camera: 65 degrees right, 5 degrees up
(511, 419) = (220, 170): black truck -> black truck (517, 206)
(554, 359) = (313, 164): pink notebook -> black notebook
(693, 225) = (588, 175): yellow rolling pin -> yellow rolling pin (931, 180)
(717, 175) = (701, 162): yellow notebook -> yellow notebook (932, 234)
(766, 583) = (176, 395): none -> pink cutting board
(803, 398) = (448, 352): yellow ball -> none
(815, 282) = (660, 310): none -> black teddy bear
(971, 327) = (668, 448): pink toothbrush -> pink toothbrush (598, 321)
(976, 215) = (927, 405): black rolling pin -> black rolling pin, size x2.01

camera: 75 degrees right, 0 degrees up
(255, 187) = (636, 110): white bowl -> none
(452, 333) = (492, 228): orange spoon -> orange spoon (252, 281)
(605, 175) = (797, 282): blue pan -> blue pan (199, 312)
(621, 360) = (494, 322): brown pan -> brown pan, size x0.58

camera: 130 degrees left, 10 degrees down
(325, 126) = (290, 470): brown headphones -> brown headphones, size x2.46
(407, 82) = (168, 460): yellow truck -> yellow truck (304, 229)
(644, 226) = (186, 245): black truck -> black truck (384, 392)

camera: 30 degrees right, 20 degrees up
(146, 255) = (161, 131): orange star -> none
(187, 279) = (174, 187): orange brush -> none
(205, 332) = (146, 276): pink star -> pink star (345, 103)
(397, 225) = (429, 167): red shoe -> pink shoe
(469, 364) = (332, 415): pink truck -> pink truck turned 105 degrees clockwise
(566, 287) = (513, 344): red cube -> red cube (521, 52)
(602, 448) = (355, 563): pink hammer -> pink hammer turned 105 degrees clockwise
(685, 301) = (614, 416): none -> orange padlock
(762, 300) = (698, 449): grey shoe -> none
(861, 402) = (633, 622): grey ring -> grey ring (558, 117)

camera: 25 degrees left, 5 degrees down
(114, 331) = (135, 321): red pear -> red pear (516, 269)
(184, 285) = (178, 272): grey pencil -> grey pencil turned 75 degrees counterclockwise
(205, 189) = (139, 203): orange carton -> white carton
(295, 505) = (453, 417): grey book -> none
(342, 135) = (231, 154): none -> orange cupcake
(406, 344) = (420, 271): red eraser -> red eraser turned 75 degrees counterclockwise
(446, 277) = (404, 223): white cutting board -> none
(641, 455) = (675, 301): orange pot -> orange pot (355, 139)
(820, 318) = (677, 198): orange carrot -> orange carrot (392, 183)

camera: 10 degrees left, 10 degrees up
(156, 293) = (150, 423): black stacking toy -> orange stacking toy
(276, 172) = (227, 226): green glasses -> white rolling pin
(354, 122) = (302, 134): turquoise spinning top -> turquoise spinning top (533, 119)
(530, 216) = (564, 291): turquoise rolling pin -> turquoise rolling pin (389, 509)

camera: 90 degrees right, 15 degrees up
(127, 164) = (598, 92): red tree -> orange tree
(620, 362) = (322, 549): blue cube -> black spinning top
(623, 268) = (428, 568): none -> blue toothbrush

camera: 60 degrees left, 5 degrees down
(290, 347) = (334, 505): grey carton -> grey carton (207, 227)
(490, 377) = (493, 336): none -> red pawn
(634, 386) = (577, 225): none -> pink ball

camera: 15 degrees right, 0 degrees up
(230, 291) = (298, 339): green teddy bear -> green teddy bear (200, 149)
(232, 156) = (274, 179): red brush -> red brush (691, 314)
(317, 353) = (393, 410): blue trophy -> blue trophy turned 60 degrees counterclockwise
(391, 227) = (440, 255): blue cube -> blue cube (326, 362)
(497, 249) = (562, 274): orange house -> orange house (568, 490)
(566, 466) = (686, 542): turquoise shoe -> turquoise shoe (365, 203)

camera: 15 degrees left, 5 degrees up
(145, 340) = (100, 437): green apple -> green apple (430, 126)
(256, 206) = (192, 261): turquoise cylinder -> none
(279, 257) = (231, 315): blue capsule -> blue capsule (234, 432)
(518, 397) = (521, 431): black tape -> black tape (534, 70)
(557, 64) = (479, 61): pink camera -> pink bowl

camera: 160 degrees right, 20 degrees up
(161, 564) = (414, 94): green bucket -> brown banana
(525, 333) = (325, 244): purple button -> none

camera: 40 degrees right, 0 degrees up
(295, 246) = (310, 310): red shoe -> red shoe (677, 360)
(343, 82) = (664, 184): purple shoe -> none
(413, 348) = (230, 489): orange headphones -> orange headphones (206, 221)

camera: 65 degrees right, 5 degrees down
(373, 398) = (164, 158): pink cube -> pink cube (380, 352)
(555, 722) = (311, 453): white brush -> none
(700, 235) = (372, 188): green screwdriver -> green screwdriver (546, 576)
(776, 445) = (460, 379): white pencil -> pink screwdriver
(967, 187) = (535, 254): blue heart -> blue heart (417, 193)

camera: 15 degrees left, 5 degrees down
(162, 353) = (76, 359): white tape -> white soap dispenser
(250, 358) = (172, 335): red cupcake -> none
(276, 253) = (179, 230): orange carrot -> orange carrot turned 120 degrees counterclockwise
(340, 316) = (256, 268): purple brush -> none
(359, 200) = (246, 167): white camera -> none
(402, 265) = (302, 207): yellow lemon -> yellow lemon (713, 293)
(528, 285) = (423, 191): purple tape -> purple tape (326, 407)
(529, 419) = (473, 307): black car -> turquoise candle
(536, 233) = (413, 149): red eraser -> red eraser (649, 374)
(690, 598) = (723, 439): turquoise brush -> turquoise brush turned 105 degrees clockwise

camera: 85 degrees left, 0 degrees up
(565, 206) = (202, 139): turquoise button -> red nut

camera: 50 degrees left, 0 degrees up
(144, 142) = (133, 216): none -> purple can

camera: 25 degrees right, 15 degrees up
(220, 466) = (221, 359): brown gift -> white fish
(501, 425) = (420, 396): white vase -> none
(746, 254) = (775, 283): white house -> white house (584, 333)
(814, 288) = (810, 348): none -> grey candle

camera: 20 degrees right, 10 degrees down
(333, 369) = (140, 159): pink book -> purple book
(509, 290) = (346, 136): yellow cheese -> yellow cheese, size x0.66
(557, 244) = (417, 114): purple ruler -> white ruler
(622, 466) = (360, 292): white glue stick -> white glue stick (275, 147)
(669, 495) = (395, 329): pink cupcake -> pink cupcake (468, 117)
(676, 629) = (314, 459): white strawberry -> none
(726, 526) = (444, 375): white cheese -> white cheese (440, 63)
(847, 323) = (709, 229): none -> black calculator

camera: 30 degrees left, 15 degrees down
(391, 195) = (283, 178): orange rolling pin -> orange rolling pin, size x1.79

_Exercise prompt_. Where a line in the records above contains the word "screwdriver", copy that line.

_Output for this task_.
(700, 235) = (372, 188): green screwdriver -> green screwdriver (546, 576)
(776, 445) = (460, 379): white pencil -> pink screwdriver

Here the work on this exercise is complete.